[Records from a dataset]
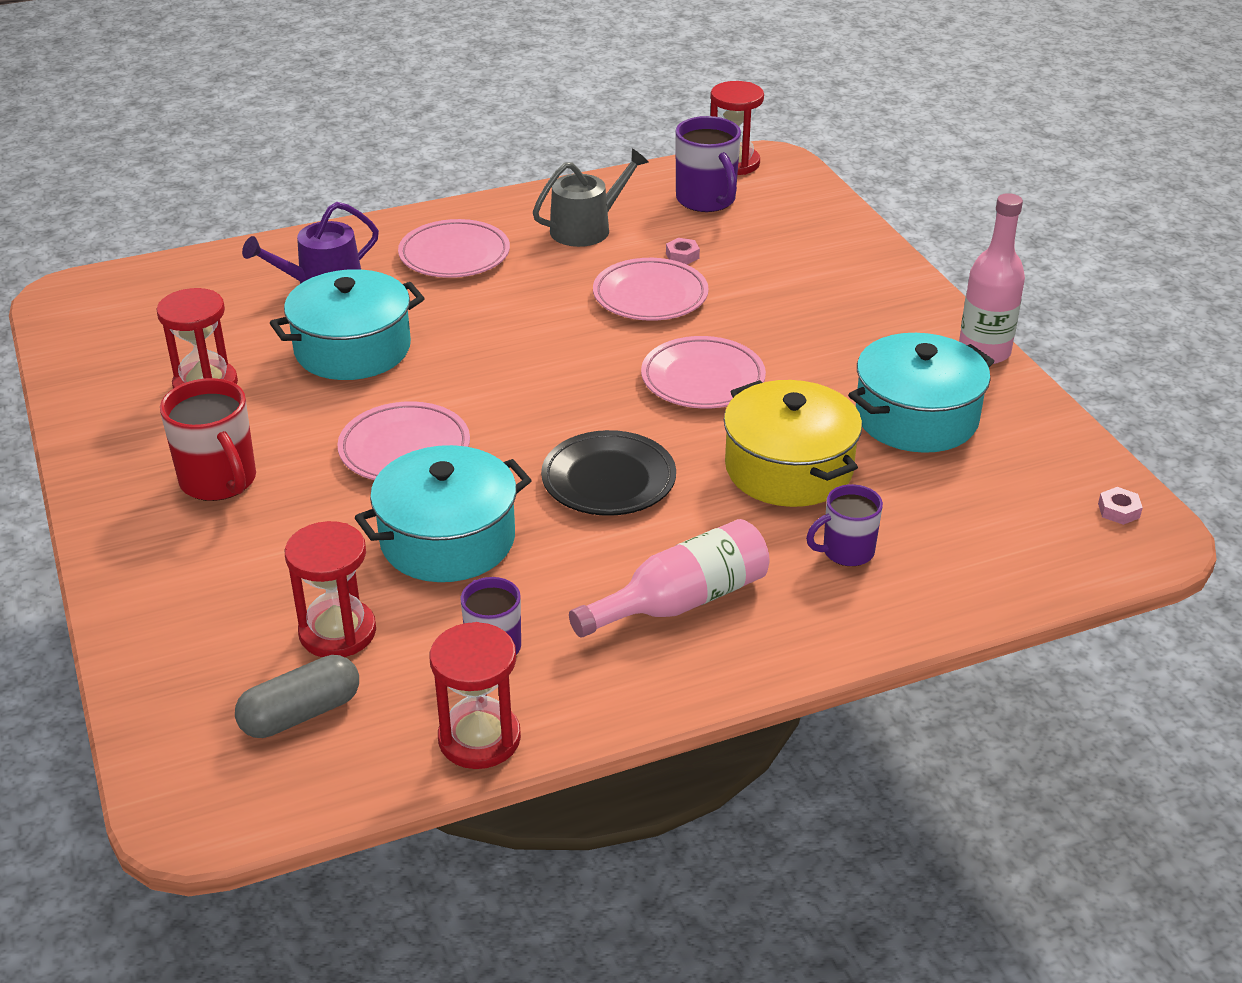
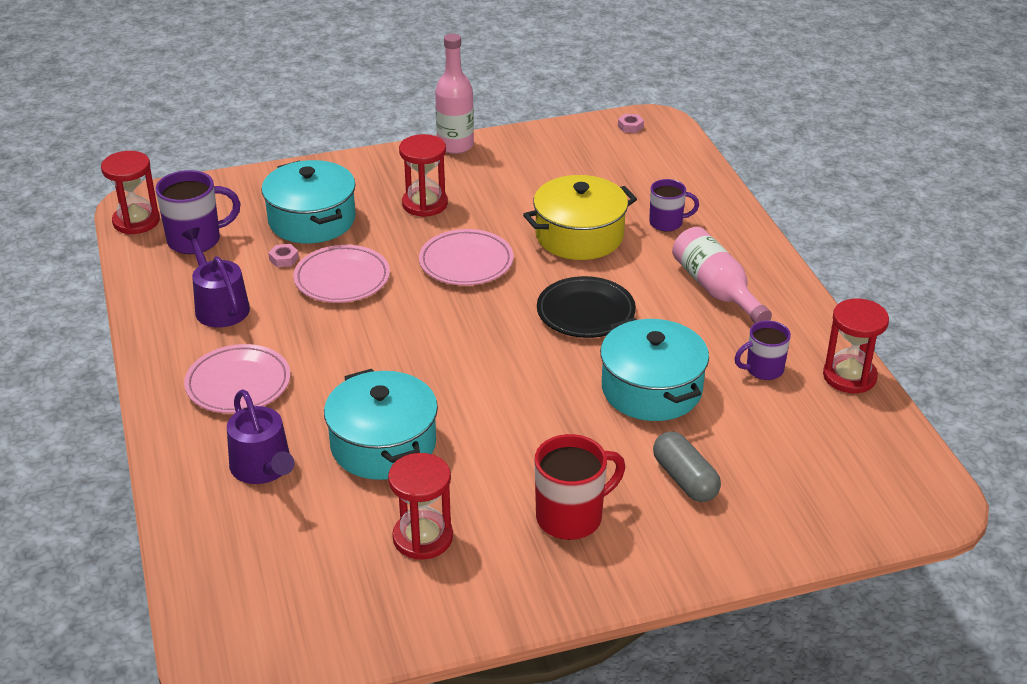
camera: 85 degrees left, 0 degrees up
(301, 714) = (837, 456): grey capsule -> grey capsule (685, 479)
(337, 632) = (754, 442): red hourglass -> red hourglass (425, 204)
(404, 449) = (537, 412): pink plate -> none
(587, 228) = (219, 306): grey watering can -> purple watering can
(846, 552) = (667, 223): purple mug -> purple mug turned 75 degrees counterclockwise
(916, 417) = (527, 180): turquoise pot -> turquoise pot (312, 220)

> **Work order**: Each line of the entries above that includes the string "purple" should be copied out.

> **Your response**:
(587, 228) = (219, 306): grey watering can -> purple watering can
(846, 552) = (667, 223): purple mug -> purple mug turned 75 degrees counterclockwise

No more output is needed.